**PROVIDED RECORDS**:
###
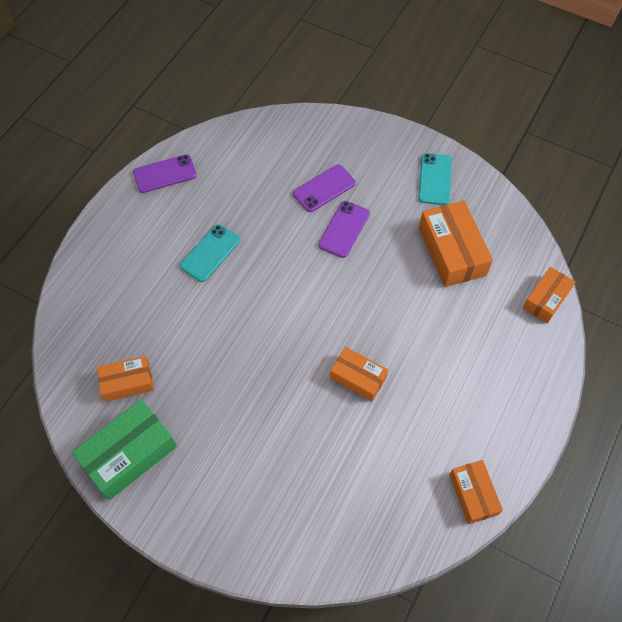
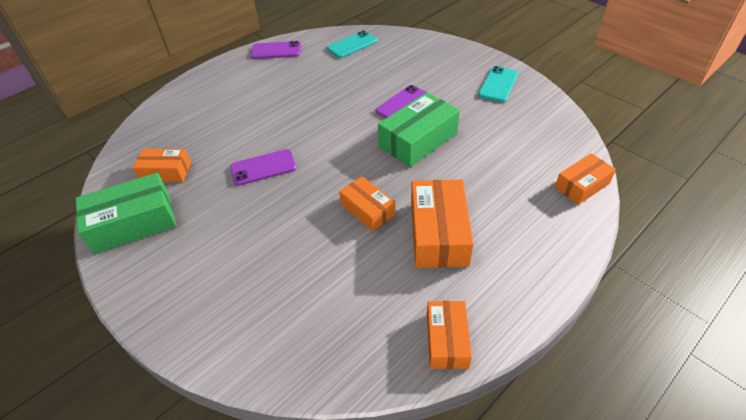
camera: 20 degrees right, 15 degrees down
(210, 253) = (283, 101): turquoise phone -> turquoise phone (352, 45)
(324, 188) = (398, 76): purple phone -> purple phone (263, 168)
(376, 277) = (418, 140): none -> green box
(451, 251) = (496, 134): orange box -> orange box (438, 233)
###
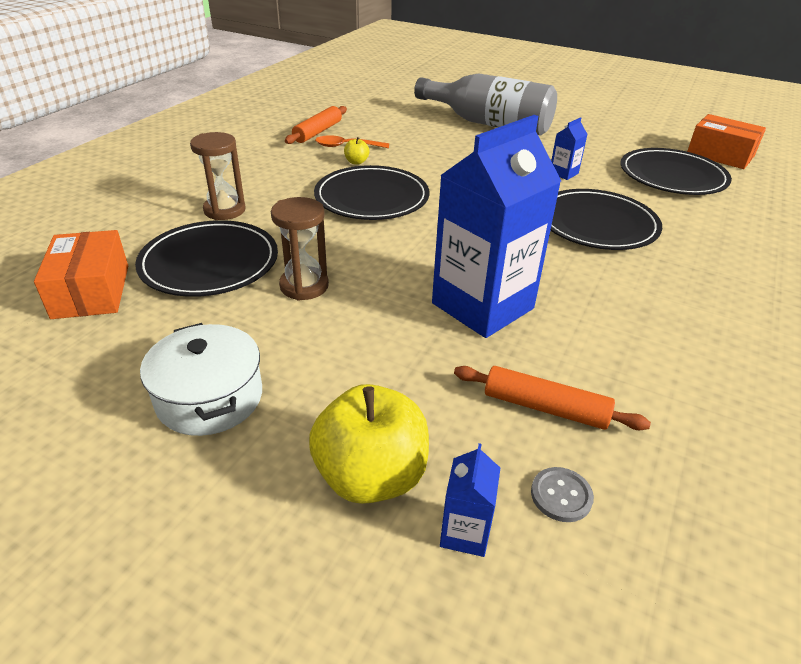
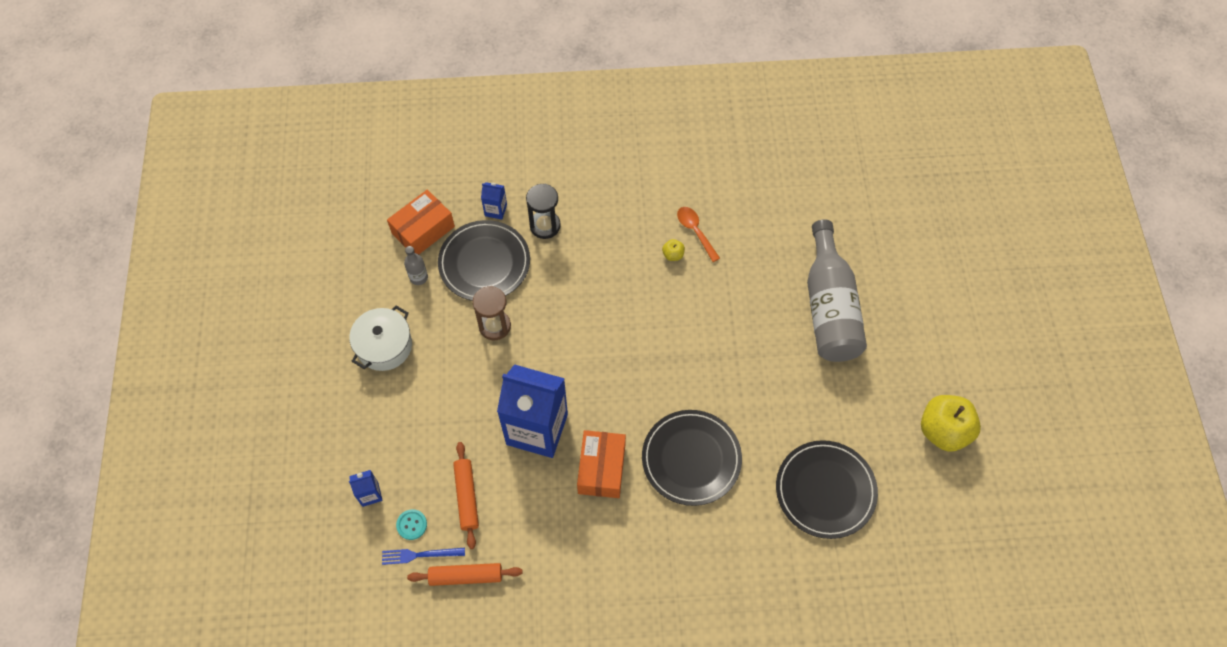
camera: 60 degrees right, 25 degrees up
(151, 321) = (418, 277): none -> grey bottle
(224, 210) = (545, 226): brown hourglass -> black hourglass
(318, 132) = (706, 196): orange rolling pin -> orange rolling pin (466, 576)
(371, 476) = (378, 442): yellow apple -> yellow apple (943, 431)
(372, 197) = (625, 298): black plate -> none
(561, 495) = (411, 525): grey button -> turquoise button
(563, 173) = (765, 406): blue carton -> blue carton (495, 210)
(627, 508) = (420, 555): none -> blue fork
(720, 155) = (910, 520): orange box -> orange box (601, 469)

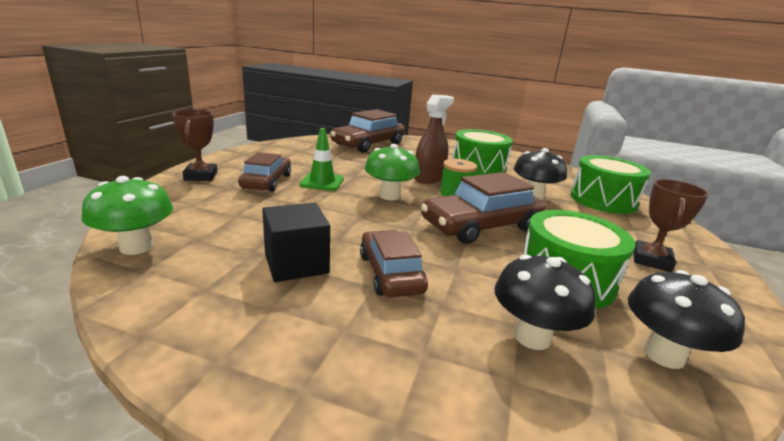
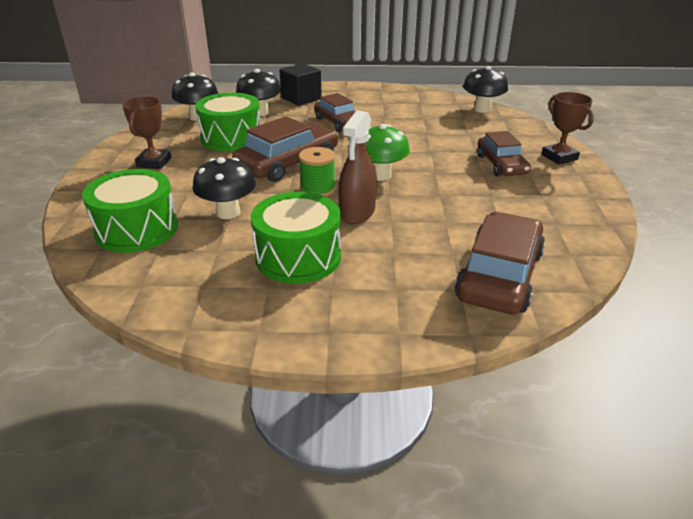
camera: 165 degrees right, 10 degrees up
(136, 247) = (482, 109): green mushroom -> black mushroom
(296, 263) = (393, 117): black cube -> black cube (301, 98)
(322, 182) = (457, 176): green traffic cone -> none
###
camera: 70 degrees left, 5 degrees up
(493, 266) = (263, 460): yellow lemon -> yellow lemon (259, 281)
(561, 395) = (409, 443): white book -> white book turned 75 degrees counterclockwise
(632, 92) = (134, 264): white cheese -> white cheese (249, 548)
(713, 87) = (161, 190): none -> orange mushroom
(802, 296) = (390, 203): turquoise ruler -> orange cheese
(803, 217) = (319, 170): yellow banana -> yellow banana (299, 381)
###
**THE TASK**: Set down exactly the lines of the data above, beginning with the line that has "(371, 476) = (378, 442): yellow" and ending with the line that has "(627, 508) = (420, 555): none -> blue fork", and no others.

**SOLUTION FOR THIS PROBLEM**:
(371, 476) = (378, 442): yellow apple -> yellow apple (943, 431)
(372, 197) = (625, 298): black plate -> none
(561, 495) = (411, 525): grey button -> turquoise button
(563, 173) = (765, 406): blue carton -> blue carton (495, 210)
(627, 508) = (420, 555): none -> blue fork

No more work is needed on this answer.